▸ REQUIRED ACTION
Output must match the records, character for character.

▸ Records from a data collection
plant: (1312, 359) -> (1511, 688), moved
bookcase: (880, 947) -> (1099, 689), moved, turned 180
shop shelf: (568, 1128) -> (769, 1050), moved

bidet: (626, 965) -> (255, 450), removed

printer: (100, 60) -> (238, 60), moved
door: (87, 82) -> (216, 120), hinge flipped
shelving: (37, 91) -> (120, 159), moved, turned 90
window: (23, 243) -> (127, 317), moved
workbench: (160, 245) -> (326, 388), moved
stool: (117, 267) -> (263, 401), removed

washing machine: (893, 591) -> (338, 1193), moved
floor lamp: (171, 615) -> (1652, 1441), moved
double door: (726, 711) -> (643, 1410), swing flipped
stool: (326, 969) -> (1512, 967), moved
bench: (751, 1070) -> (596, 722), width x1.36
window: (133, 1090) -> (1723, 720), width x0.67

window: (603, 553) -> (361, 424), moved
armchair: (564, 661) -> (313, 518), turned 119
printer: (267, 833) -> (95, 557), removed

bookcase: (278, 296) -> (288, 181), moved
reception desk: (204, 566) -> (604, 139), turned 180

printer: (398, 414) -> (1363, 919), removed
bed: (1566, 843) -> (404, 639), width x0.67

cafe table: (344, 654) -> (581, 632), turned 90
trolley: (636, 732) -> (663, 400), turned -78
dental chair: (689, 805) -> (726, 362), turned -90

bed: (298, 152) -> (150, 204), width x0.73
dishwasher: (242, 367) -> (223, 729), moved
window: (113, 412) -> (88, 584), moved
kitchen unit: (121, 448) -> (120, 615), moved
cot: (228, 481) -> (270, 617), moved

▸ RESPONSE BOX
plant: (1312, 359) -> (1511, 688), moved
bookcase: (880, 947) -> (1099, 689), moved, turned 180
shop shelf: (568, 1128) -> (769, 1050), moved

bidet: (626, 965) -> (255, 450), removed

printer: (100, 60) -> (238, 60), moved
door: (87, 82) -> (216, 120), hinge flipped
shelving: (37, 91) -> (120, 159), moved, turned 90
window: (23, 243) -> (127, 317), moved
workbench: (160, 245) -> (326, 388), moved
stool: (117, 267) -> (263, 401), removed

washing machine: (893, 591) -> (338, 1193), moved
floor lamp: (171, 615) -> (1652, 1441), moved
double door: (726, 711) -> (643, 1410), swing flipped
stool: (326, 969) -> (1512, 967), moved
bench: (751, 1070) -> (596, 722), width x1.36
window: (133, 1090) -> (1723, 720), width x0.67

window: (603, 553) -> (361, 424), moved
armchair: (564, 661) -> (313, 518), turned 119
printer: (267, 833) -> (95, 557), removed

bookcase: (278, 296) -> (288, 181), moved
reception desk: (204, 566) -> (604, 139), turned 180

printer: (398, 414) -> (1363, 919), removed
bed: (1566, 843) -> (404, 639), width x0.67

cafe table: (344, 654) -> (581, 632), turned 90
trolley: (636, 732) -> (663, 400), turned -78
dental chair: (689, 805) -> (726, 362), turned -90

bed: (298, 152) -> (150, 204), width x0.73
dishwasher: (242, 367) -> (223, 729), moved
window: (113, 412) -> (88, 584), moved
kitchen unit: (121, 448) -> (120, 615), moved
cot: (228, 481) -> (270, 617), moved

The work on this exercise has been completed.